**WORK ORDER**
Pick every line with "none" from the material below.

Top of GIVEN DATA

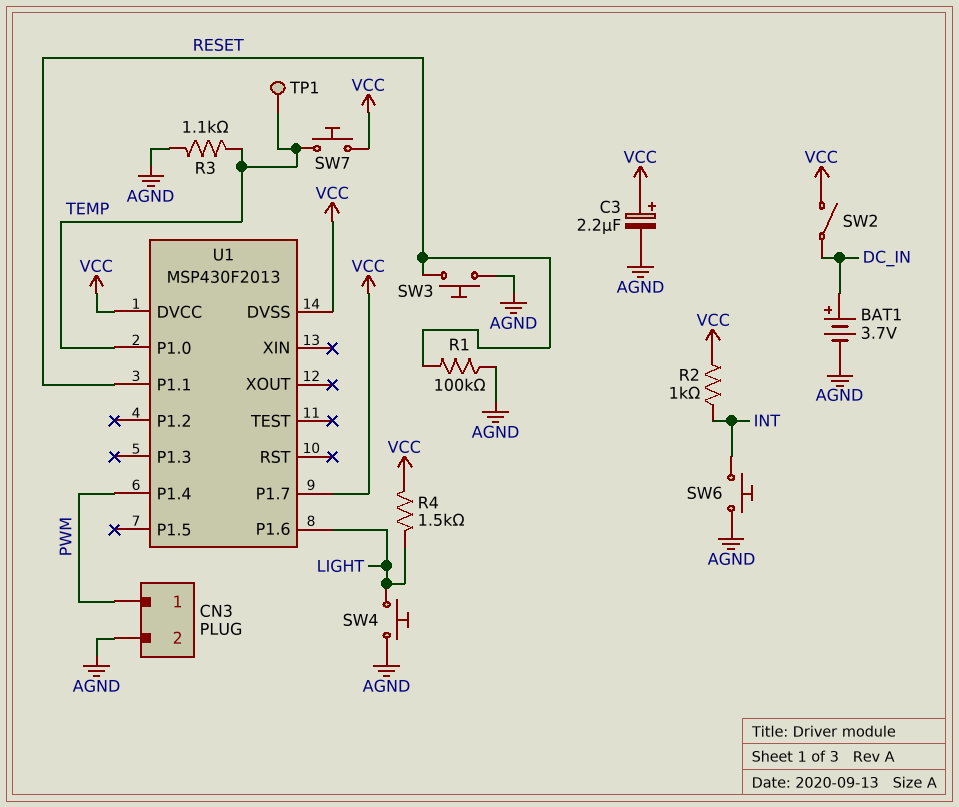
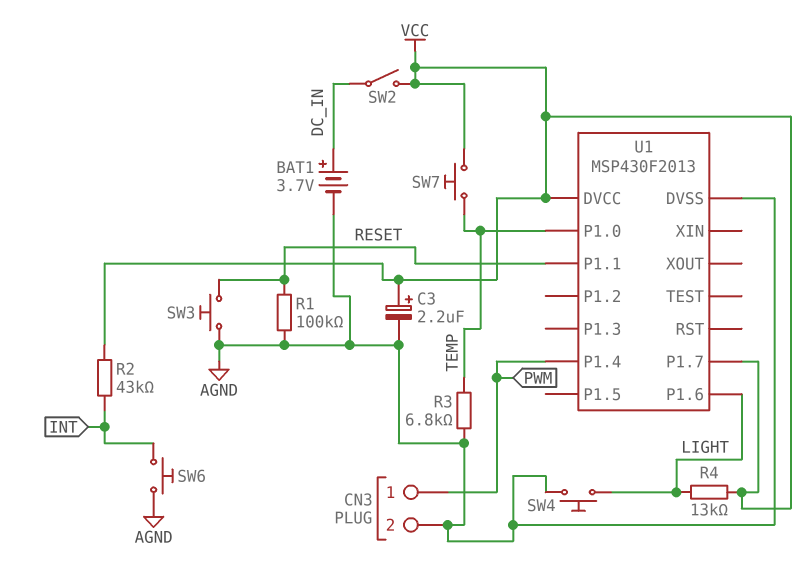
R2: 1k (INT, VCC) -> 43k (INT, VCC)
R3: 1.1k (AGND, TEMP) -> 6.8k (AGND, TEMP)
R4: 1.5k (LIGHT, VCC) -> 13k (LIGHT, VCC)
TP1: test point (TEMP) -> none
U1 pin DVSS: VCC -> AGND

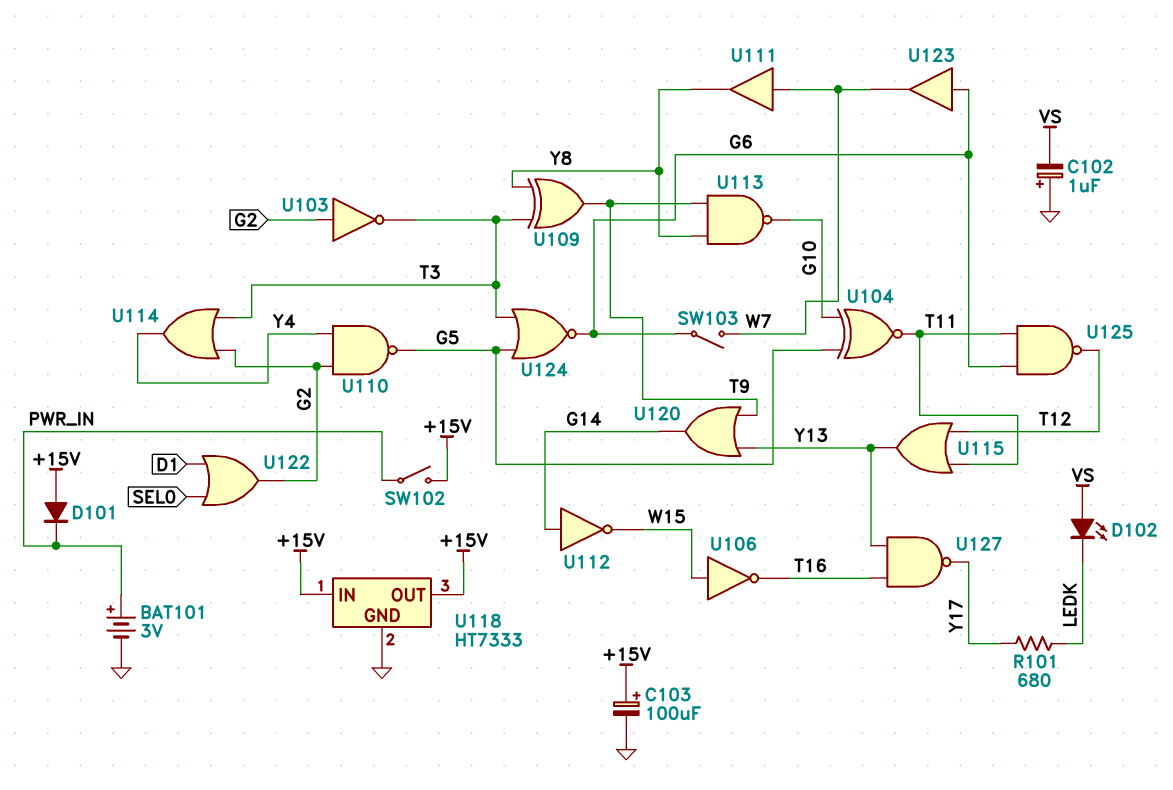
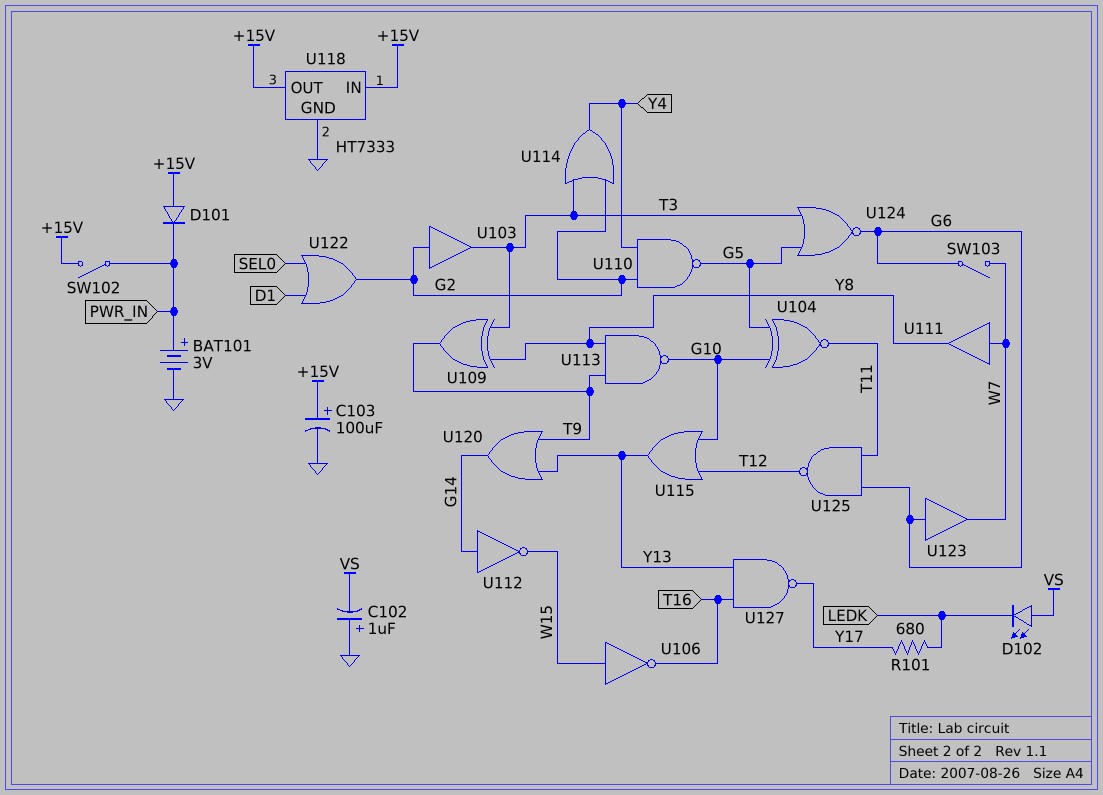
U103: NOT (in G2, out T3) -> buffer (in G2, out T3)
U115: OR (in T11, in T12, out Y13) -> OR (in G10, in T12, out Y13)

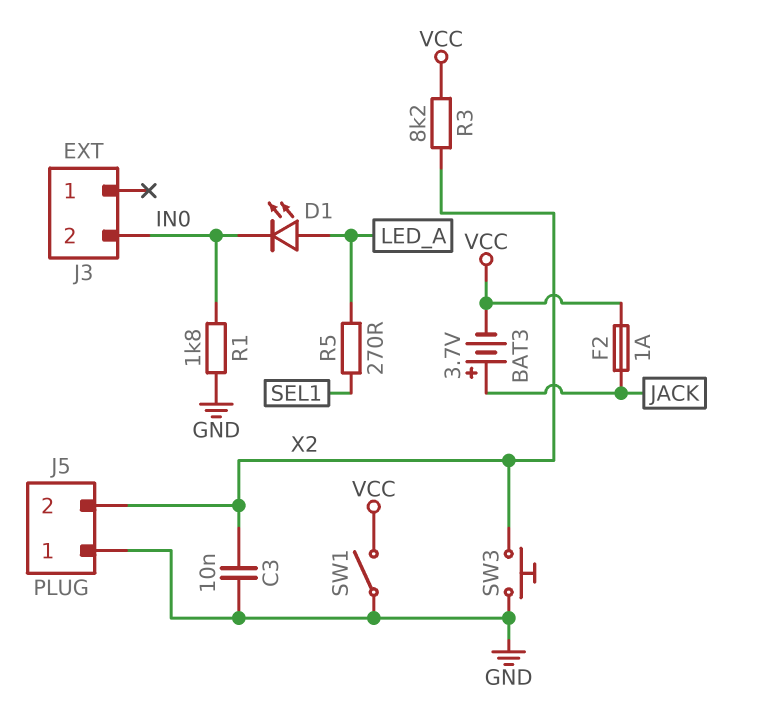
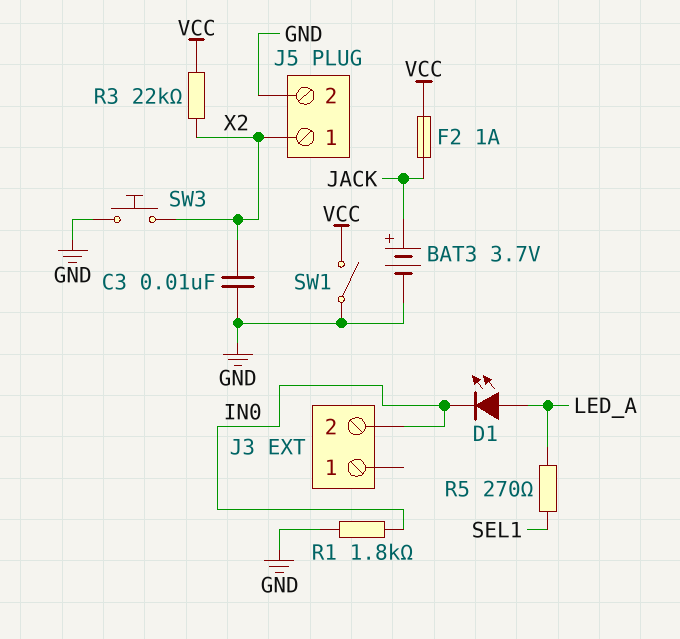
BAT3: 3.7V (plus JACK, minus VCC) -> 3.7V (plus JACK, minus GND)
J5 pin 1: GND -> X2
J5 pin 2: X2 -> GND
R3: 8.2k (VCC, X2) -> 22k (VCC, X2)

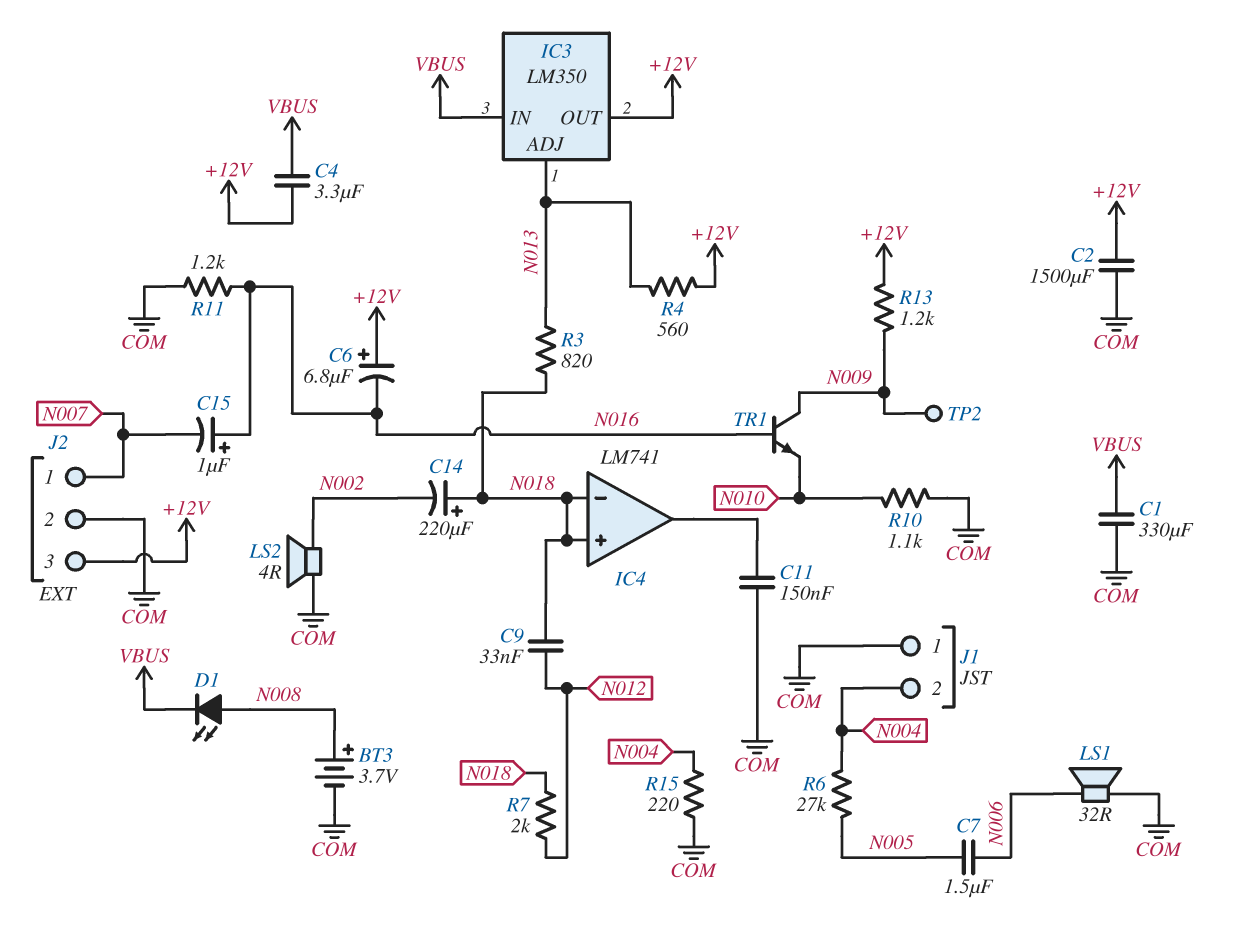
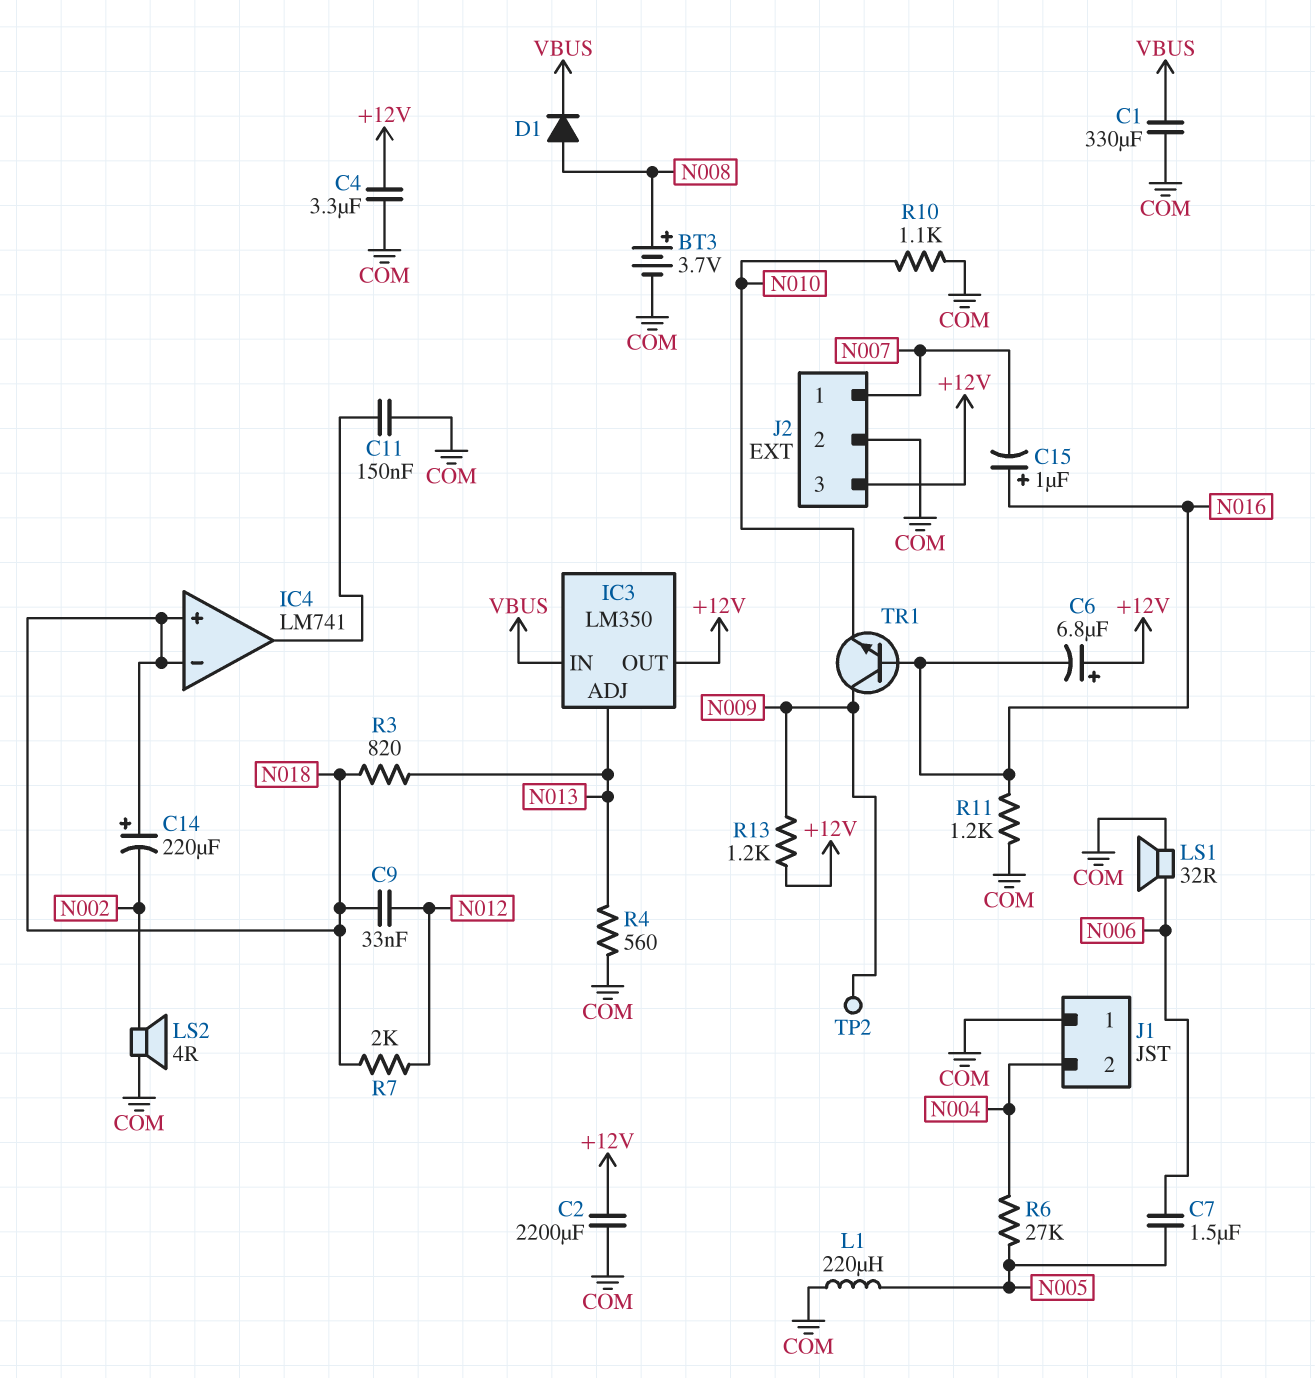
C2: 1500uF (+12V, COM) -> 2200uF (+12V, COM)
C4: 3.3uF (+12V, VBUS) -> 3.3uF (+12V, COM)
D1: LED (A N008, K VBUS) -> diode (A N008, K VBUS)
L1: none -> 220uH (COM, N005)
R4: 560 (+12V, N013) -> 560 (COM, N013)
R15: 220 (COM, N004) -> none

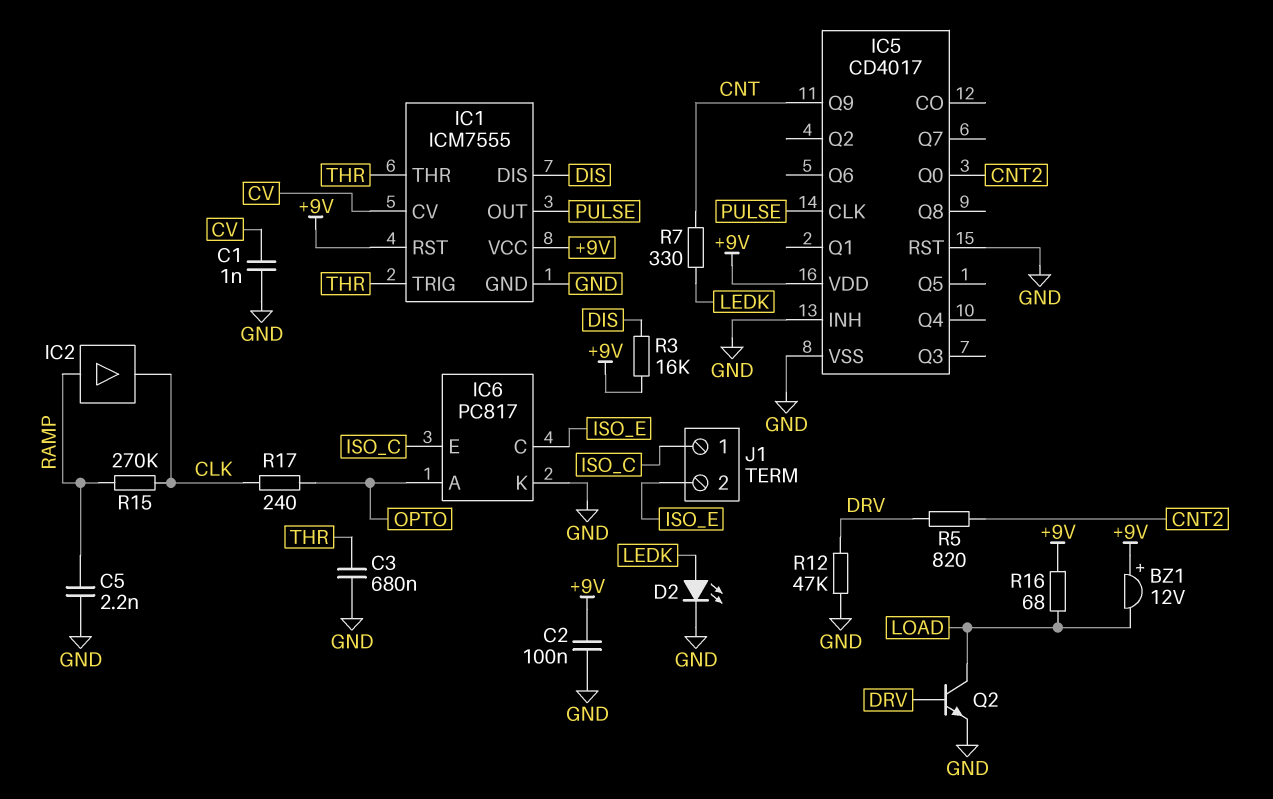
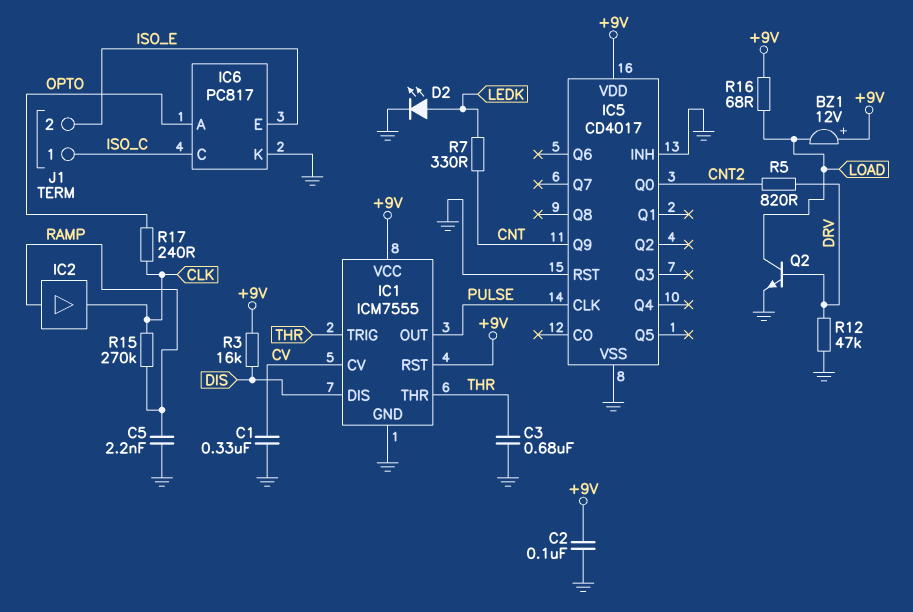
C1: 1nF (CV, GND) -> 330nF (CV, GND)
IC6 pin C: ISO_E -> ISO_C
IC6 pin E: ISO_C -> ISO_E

Bottom of GIVEN DATA

**SOLUTION FOR THIS TASK**
TP1: test point (TEMP) -> none
L1: none -> 220uH (COM, N005)
R15: 220 (COM, N004) -> none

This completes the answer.